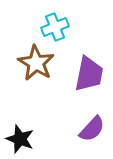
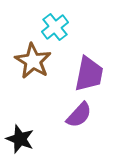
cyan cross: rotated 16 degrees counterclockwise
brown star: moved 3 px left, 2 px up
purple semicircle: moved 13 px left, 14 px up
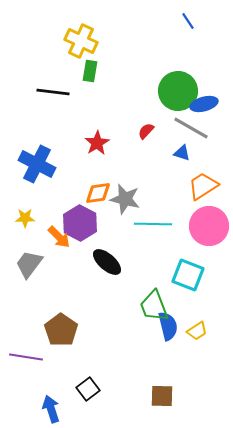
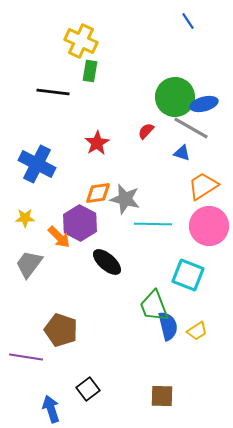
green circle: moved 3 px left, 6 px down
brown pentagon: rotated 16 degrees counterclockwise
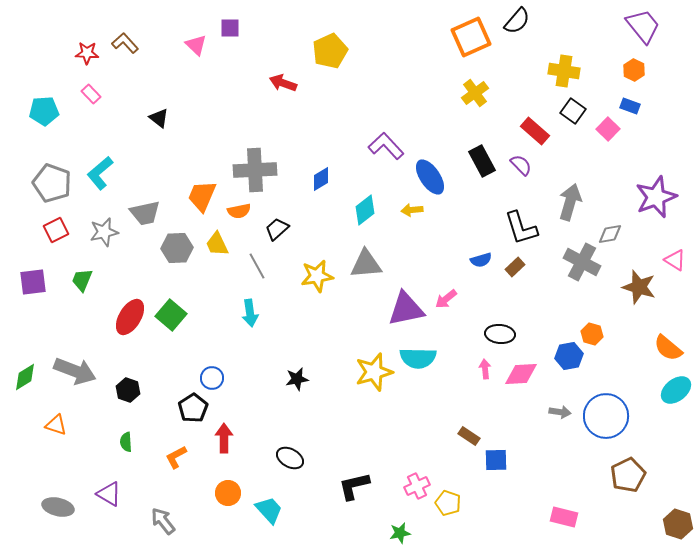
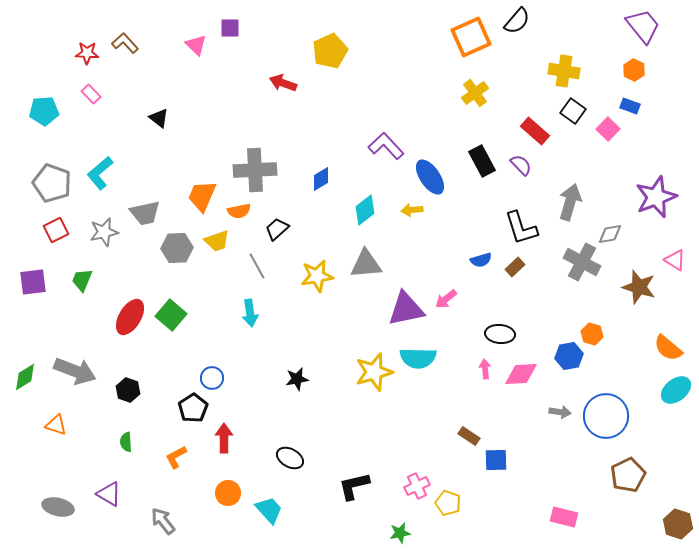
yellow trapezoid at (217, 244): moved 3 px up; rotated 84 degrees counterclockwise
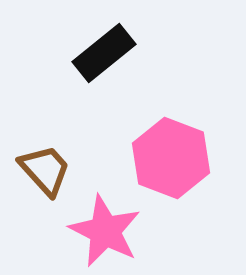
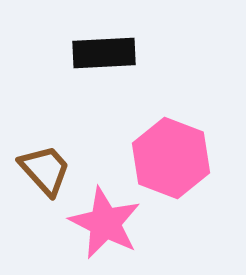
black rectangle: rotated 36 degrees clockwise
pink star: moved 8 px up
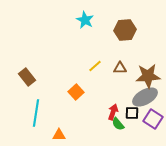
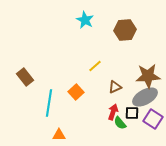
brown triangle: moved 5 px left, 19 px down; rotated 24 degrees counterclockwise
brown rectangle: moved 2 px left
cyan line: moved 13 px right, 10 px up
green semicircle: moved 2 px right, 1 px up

:: Aim of the task ::
Lines of the material may hold the string "degrees". Copy each one that does.

:: Exercise output ::
cyan cross: rotated 16 degrees counterclockwise
brown pentagon: rotated 16 degrees counterclockwise
yellow trapezoid at (217, 244): moved 3 px up; rotated 84 degrees counterclockwise
black rectangle: rotated 36 degrees clockwise
brown triangle: moved 5 px left, 19 px down; rotated 24 degrees counterclockwise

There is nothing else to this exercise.